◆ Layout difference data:

☆ ☆ ☆ ☆ ☆

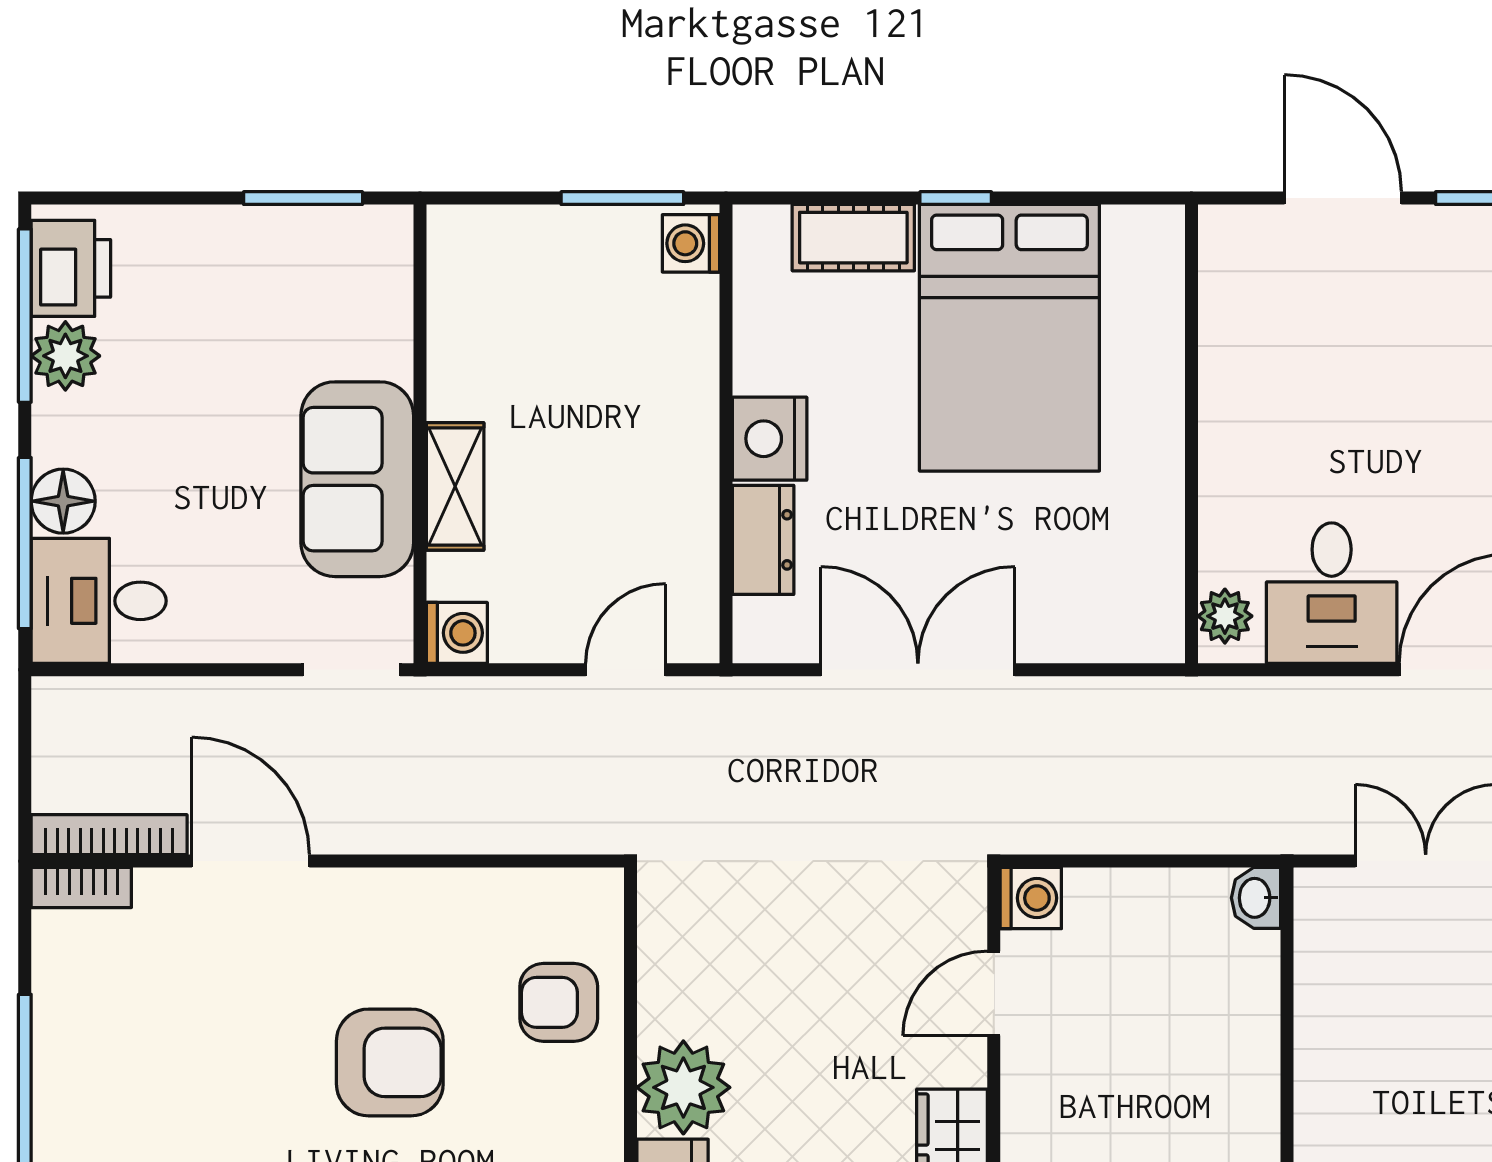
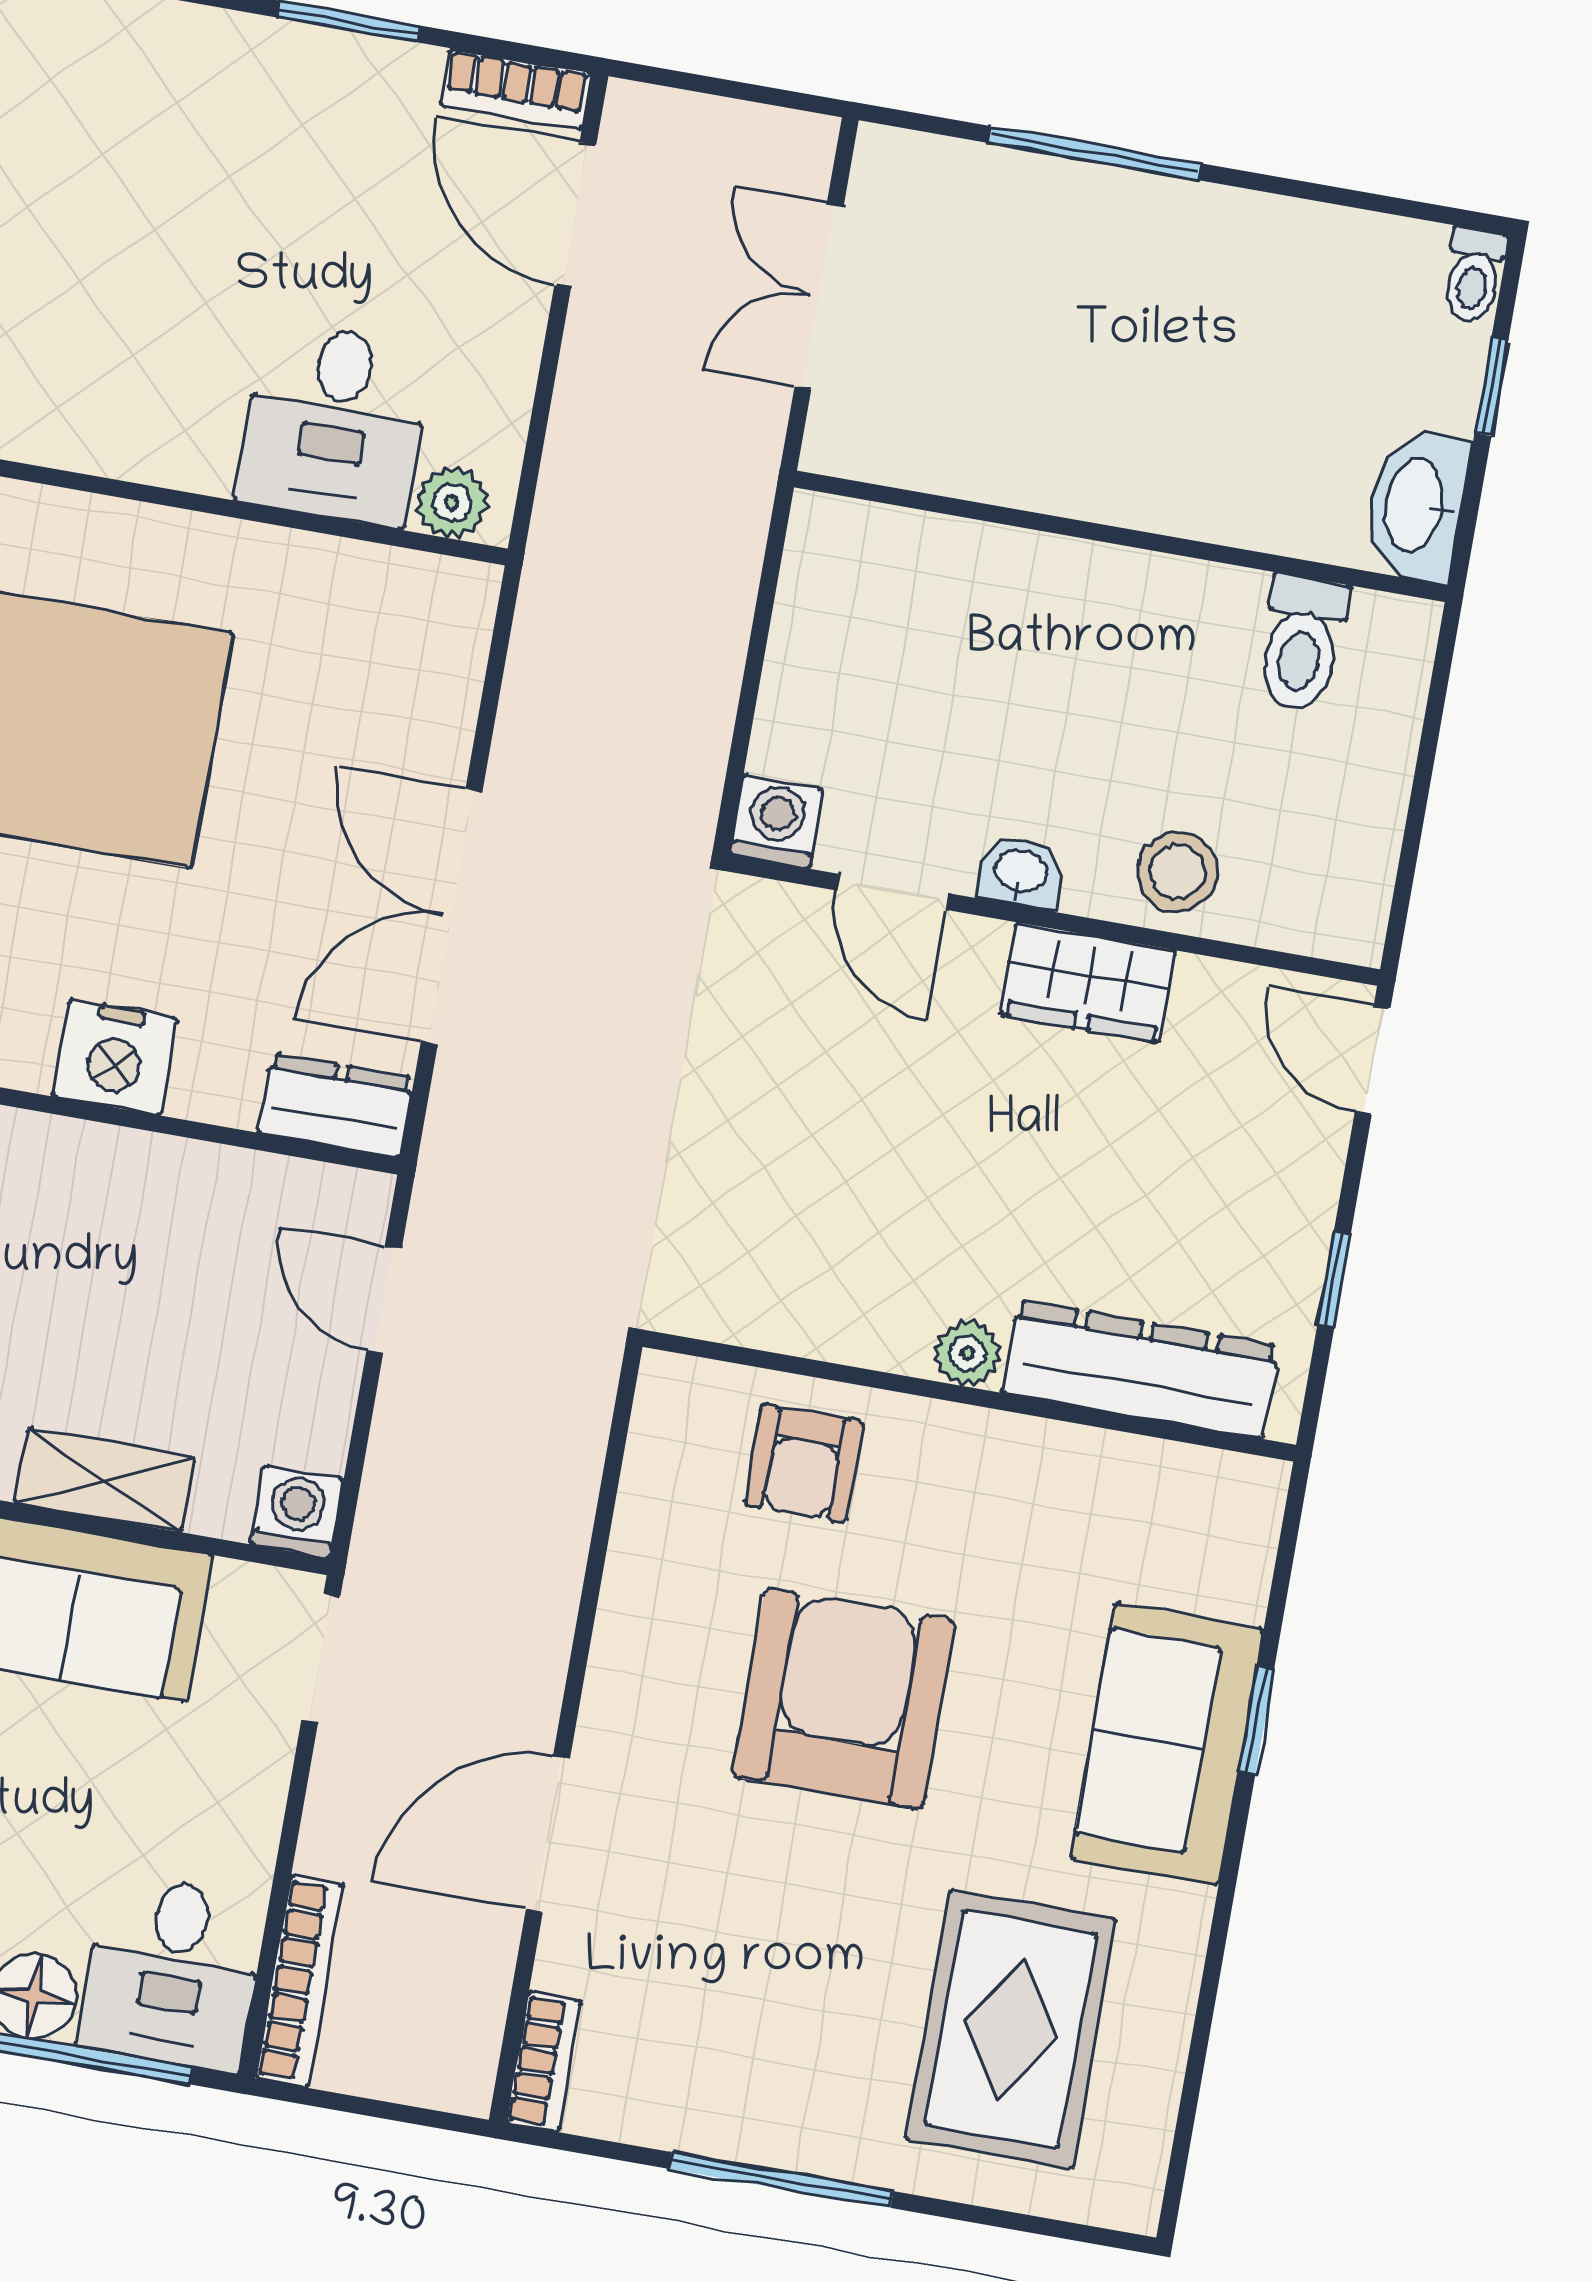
dresser: (763, 540) -> (336, 1105), moved
desk: (1332, 593) -> (335, 423), moved, turned 90
bookcase: (109, 835) -> (299, 1981), moved, turned 180
washbasin: (1256, 898) -> (1020, 873), moved, turned 180
armchair: (390, 1062) -> (844, 1698), width x1.36, depth x1.36
plant: (683, 1087) -> (968, 1353), width x0.53, depth x0.53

☆ ☆ ☆ ☆ ☆

◆ ASSIGNMENT: Return an exact copy of the data above, apart from any pictures.

◆ TASK SOLUTION:
dresser: (763, 540) -> (336, 1105), moved
desk: (1332, 593) -> (335, 423), moved, turned 90
bookcase: (109, 835) -> (299, 1981), moved, turned 180
washbasin: (1256, 898) -> (1020, 873), moved, turned 180
armchair: (390, 1062) -> (844, 1698), width x1.36, depth x1.36
plant: (683, 1087) -> (968, 1353), width x0.53, depth x0.53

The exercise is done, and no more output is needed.